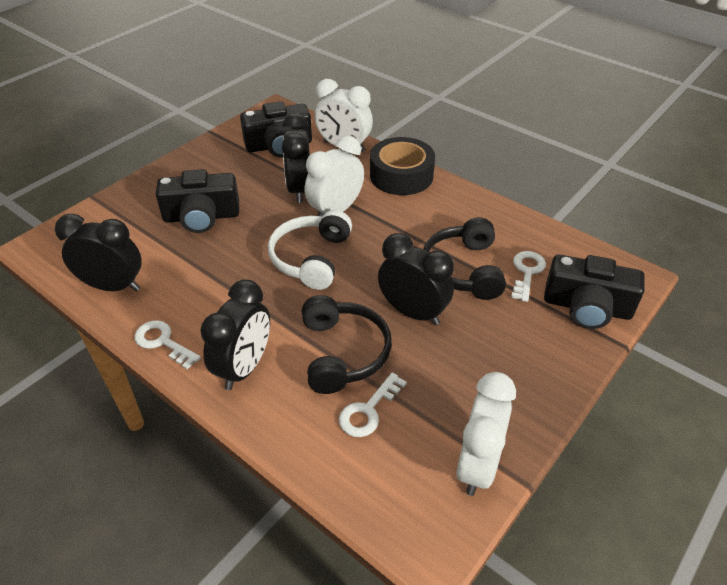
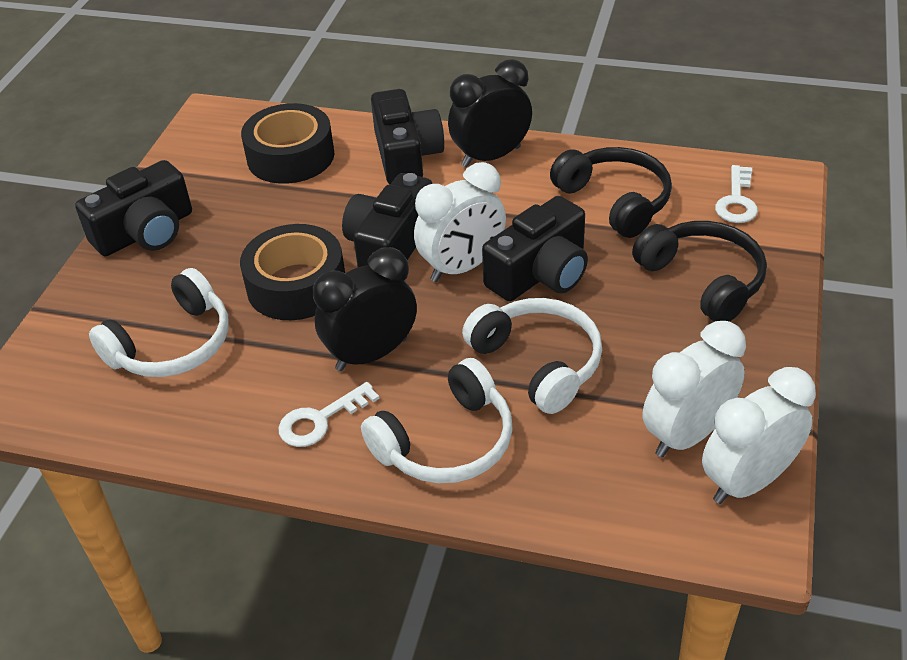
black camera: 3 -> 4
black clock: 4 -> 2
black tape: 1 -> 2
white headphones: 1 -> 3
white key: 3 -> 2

==================================================

→ Activity:
How many lines above include the word "black"? Answer with the number alone.

→ Your solution:
3